## What the task requires:
Find the line in the entries below that contains "- relocated: purple". Repeat it exactly, and every line after it through the line that contains "- relocated: green pawn [826, 382, 933, 453]".

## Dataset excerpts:
____

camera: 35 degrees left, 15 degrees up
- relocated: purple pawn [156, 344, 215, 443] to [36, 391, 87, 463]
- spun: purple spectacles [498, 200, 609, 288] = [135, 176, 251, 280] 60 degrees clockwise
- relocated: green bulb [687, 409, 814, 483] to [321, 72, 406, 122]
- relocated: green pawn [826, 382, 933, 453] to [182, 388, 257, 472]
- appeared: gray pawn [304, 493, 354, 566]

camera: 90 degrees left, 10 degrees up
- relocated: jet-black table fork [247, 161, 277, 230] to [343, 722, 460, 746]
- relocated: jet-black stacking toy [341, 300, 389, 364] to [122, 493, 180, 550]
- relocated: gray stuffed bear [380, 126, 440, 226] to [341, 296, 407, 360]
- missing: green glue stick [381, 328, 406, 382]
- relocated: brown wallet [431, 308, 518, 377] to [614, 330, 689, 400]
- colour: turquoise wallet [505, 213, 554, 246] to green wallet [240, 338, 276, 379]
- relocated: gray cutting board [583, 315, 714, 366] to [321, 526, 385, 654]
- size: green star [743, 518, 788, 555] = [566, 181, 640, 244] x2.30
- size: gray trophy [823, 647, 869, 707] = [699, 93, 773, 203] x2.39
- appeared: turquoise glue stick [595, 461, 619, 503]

____

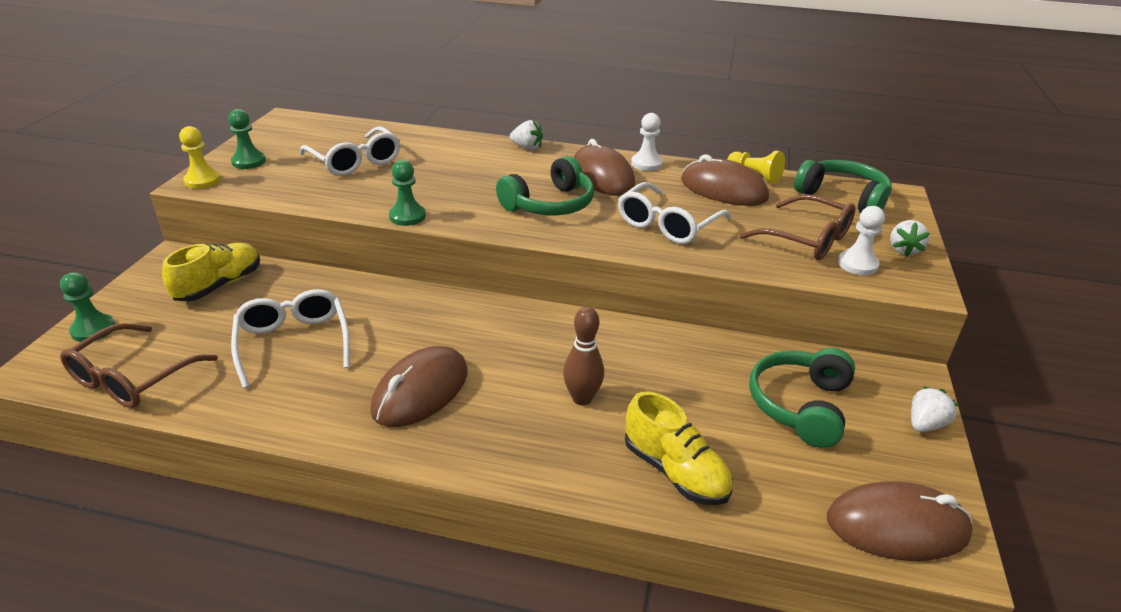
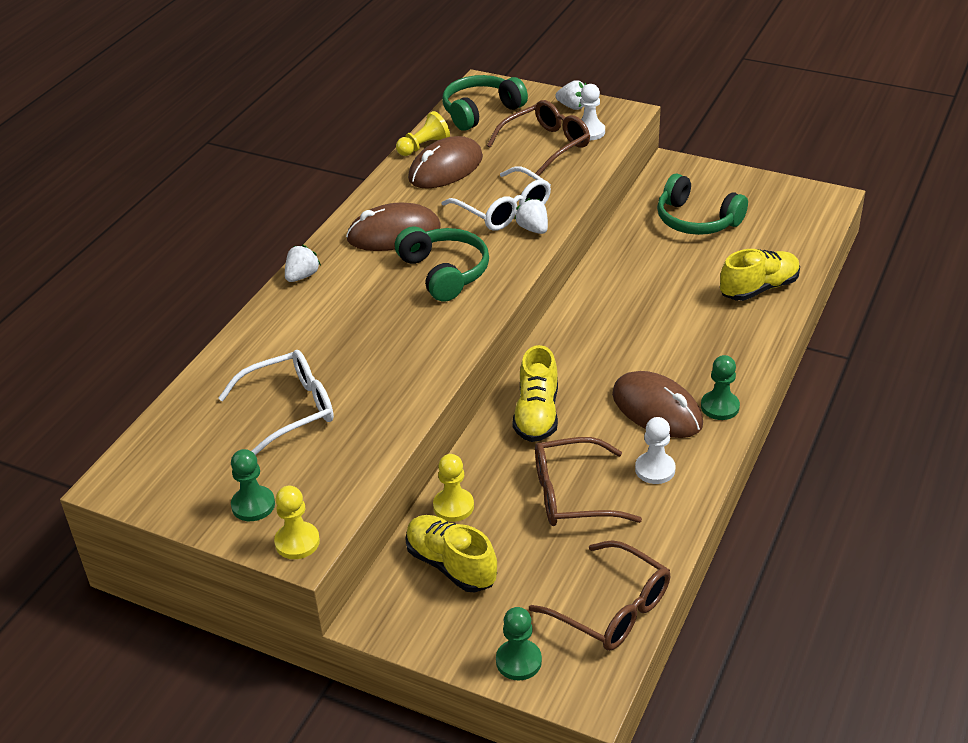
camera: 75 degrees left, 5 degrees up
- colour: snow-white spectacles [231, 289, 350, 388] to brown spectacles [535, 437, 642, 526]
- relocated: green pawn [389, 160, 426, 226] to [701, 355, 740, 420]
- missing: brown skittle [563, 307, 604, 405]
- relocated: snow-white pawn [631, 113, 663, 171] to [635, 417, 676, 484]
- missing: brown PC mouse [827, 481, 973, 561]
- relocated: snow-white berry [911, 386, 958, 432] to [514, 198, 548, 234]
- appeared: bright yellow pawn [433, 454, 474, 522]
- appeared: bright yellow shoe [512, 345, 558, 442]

____

## Solution:
- relocated: purple pawn [156, 344, 215, 443] to [36, 391, 87, 463]
- spun: purple spectacles [498, 200, 609, 288] = [135, 176, 251, 280] 60 degrees clockwise
- relocated: green bulb [687, 409, 814, 483] to [321, 72, 406, 122]
- relocated: green pawn [826, 382, 933, 453] to [182, 388, 257, 472]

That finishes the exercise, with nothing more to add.